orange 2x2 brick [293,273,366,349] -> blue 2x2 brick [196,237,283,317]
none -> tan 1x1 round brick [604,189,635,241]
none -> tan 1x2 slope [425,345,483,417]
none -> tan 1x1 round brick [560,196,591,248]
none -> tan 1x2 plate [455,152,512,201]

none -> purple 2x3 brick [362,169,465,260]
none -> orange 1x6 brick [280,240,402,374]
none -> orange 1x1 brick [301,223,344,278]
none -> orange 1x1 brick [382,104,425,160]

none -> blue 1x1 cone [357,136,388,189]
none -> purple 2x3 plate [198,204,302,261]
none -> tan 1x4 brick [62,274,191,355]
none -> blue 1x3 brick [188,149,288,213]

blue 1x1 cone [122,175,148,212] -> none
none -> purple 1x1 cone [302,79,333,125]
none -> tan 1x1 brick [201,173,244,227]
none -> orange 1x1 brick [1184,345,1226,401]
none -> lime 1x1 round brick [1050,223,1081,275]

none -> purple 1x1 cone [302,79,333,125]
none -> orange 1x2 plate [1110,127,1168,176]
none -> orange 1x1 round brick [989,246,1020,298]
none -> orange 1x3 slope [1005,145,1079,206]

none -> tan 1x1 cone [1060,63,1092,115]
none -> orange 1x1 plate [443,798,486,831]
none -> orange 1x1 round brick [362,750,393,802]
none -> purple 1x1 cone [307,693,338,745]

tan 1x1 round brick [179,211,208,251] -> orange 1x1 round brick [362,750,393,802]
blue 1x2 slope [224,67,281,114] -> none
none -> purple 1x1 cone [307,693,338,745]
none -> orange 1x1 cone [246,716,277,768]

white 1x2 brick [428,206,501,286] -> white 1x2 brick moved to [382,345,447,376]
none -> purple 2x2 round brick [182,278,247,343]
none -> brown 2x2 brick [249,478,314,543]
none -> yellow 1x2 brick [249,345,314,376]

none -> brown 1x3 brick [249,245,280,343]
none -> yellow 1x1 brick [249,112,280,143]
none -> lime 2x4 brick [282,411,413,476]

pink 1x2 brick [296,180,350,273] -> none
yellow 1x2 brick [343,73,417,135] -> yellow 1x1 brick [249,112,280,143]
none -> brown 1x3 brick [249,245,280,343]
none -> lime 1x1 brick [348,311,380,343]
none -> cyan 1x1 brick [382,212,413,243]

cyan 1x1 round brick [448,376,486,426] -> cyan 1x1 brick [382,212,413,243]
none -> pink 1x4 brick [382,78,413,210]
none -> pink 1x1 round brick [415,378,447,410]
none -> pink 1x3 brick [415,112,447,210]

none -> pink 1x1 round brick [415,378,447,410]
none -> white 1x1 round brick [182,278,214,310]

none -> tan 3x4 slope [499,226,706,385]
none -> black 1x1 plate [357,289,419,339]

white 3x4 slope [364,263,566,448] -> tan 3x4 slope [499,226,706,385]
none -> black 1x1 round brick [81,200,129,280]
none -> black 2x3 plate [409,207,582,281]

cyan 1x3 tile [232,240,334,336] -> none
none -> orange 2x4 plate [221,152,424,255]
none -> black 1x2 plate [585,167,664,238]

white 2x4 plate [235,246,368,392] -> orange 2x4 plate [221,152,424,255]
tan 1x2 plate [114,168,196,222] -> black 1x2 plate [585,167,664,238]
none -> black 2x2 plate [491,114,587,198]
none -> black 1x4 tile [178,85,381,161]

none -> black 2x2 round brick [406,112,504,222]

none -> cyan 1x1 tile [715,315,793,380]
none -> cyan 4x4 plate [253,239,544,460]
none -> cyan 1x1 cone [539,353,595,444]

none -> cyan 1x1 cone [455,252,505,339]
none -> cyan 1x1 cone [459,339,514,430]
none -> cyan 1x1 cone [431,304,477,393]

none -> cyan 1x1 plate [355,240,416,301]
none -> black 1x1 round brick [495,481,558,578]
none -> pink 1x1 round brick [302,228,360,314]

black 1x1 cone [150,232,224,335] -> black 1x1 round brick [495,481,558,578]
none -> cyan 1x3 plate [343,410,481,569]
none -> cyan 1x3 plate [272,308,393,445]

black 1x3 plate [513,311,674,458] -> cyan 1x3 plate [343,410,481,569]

### Work task
Write out exactly the lines above between the line with "none -> pink 1x3 brick [415,112,447,210]" and the line with "white 2x4 plate", inclusive, and nothing beyond them.

### Expected answer
none -> pink 1x3 brick [415,112,447,210]

none -> pink 1x1 round brick [415,378,447,410]
none -> white 1x1 round brick [182,278,214,310]

none -> tan 3x4 slope [499,226,706,385]
none -> black 1x1 plate [357,289,419,339]

white 3x4 slope [364,263,566,448] -> tan 3x4 slope [499,226,706,385]
none -> black 1x1 round brick [81,200,129,280]
none -> black 2x3 plate [409,207,582,281]

cyan 1x3 tile [232,240,334,336] -> none
none -> orange 2x4 plate [221,152,424,255]
none -> black 1x2 plate [585,167,664,238]

white 2x4 plate [235,246,368,392] -> orange 2x4 plate [221,152,424,255]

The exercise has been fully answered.